» **INPUT RECORDS**:
#####

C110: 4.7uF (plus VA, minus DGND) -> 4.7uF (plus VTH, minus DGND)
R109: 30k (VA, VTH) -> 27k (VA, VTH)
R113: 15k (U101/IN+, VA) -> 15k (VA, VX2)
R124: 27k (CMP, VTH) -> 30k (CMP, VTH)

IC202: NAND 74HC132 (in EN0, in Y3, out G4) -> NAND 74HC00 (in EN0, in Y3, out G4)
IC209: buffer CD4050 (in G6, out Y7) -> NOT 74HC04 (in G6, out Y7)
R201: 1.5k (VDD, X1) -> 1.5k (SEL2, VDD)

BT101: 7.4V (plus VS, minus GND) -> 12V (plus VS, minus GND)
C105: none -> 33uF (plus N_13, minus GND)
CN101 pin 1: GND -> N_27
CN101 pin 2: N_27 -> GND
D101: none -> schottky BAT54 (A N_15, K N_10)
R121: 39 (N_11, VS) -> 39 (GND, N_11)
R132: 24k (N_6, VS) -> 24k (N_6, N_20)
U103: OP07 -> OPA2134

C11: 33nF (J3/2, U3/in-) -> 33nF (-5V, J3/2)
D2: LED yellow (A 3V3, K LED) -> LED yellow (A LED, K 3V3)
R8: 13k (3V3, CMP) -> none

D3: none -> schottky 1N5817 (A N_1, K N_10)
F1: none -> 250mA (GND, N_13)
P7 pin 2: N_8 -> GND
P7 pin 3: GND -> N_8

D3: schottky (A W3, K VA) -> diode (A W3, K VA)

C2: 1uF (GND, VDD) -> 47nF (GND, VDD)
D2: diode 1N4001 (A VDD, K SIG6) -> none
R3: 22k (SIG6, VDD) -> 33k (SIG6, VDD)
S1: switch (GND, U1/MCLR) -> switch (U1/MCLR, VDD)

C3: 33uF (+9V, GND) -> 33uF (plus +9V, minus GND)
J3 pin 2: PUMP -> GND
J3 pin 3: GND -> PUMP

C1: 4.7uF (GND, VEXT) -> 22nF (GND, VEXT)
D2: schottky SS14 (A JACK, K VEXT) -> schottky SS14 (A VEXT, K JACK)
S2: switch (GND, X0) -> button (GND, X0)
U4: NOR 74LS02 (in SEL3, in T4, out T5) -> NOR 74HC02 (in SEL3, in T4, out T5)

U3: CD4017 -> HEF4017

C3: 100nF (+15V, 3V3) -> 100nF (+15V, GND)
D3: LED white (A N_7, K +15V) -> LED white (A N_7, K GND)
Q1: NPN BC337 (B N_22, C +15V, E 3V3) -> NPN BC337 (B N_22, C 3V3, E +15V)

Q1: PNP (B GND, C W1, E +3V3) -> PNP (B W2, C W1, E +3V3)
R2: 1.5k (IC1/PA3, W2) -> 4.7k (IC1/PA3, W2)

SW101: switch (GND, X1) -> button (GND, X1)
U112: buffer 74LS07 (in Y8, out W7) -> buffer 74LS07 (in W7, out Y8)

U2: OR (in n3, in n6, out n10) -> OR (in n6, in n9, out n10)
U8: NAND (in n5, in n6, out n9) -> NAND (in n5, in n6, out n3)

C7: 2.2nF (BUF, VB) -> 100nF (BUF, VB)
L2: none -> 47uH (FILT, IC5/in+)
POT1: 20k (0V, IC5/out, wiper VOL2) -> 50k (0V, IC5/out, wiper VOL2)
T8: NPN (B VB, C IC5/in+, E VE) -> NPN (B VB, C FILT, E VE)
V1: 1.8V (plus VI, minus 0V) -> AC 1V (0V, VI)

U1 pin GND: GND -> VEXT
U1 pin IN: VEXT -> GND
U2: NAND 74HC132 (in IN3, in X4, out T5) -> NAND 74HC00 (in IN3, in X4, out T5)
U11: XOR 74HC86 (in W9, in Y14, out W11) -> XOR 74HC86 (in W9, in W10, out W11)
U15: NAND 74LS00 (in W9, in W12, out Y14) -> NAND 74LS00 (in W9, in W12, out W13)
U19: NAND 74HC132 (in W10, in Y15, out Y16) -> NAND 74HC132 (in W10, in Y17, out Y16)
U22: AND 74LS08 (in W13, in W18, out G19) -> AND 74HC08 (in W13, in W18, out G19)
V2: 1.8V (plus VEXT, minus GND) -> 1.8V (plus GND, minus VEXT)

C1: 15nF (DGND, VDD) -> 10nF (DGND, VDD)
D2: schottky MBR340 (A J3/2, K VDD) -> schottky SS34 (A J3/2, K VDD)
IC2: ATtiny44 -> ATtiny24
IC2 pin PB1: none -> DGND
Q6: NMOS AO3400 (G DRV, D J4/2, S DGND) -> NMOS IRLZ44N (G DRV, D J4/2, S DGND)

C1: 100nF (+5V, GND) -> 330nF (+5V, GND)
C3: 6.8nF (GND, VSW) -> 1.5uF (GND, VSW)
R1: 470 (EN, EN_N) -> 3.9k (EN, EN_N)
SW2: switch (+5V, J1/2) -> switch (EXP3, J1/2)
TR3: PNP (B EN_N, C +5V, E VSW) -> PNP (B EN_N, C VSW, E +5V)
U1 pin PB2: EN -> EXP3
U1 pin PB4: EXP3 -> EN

#####

» **TASK STATEMENT**:
Where the string "diode" appears in a line of the listing, copy that line.

» **RESULT OF THE EXERCISE**:
D3: schottky (A W3, K VA) -> diode (A W3, K VA)
D2: diode 1N4001 (A VDD, K SIG6) -> none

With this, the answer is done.